## Problem to work on
For each line in the data below that holds "rolling", return a copy.

## Material for this task
● ● ● ● ● ● ●
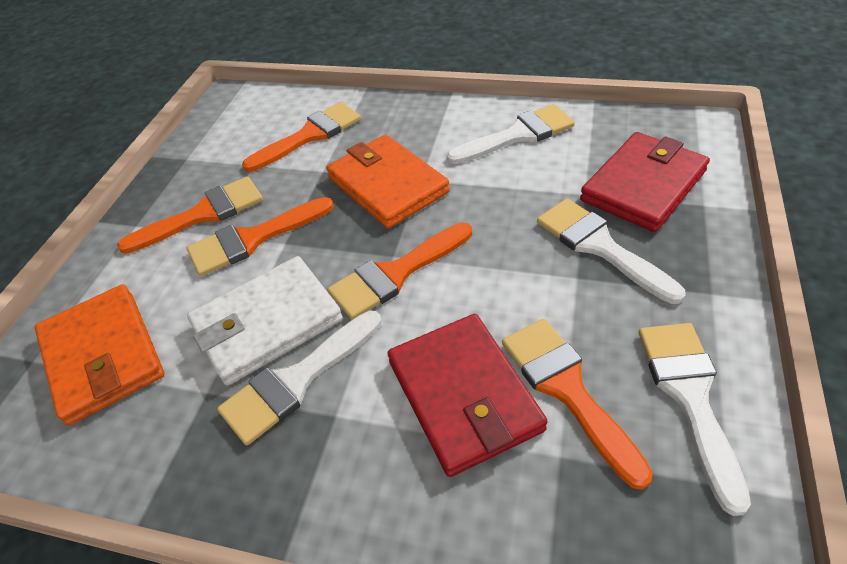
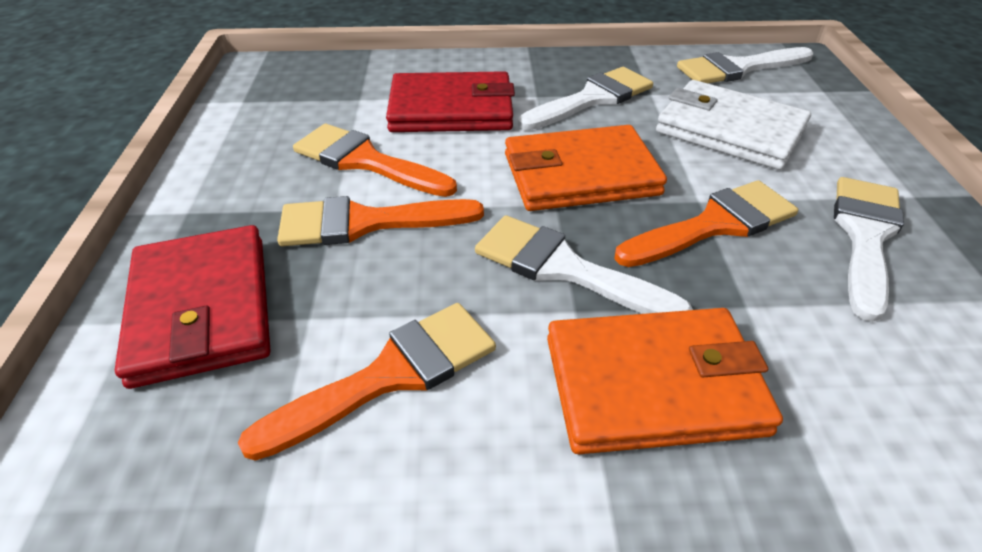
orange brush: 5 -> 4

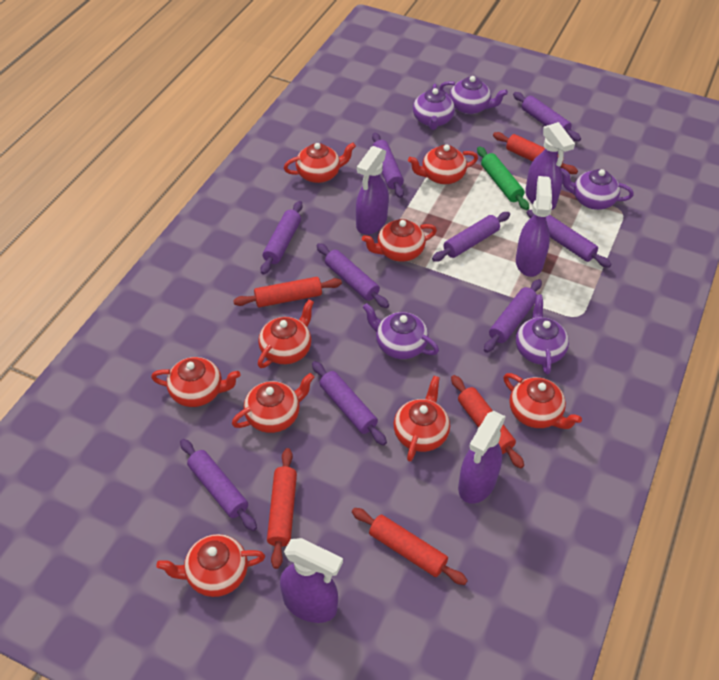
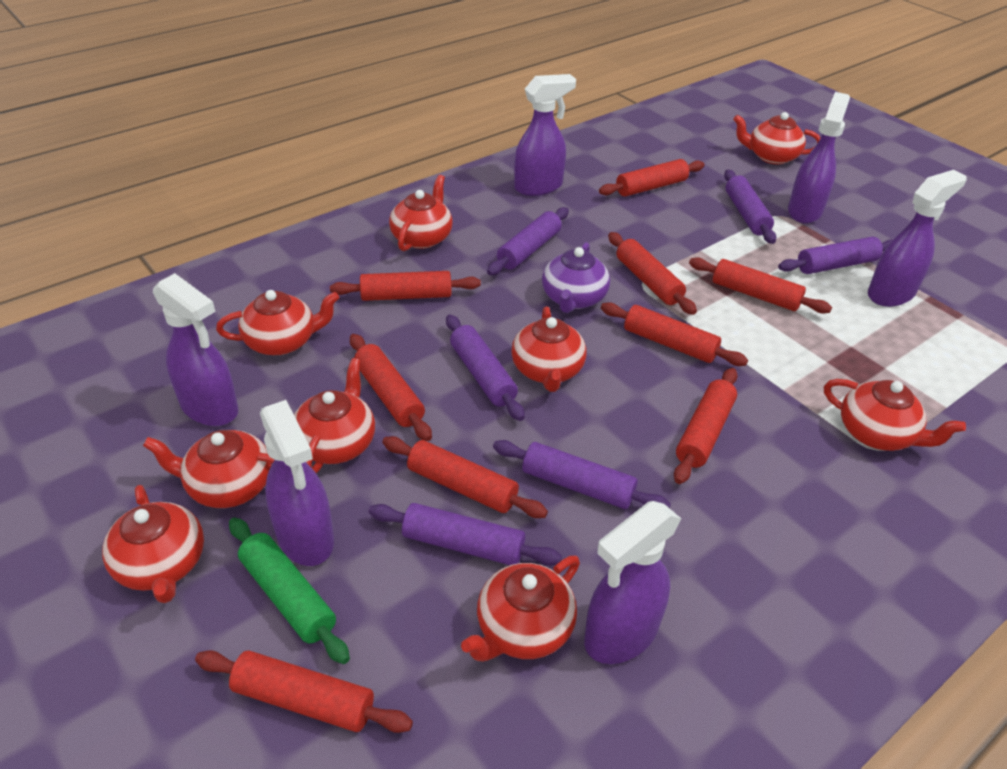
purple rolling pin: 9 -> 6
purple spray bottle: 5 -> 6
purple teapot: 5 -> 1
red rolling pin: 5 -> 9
● ● ● ● ● ● ●
## Answer box
purple rolling pin: 9 -> 6
red rolling pin: 5 -> 9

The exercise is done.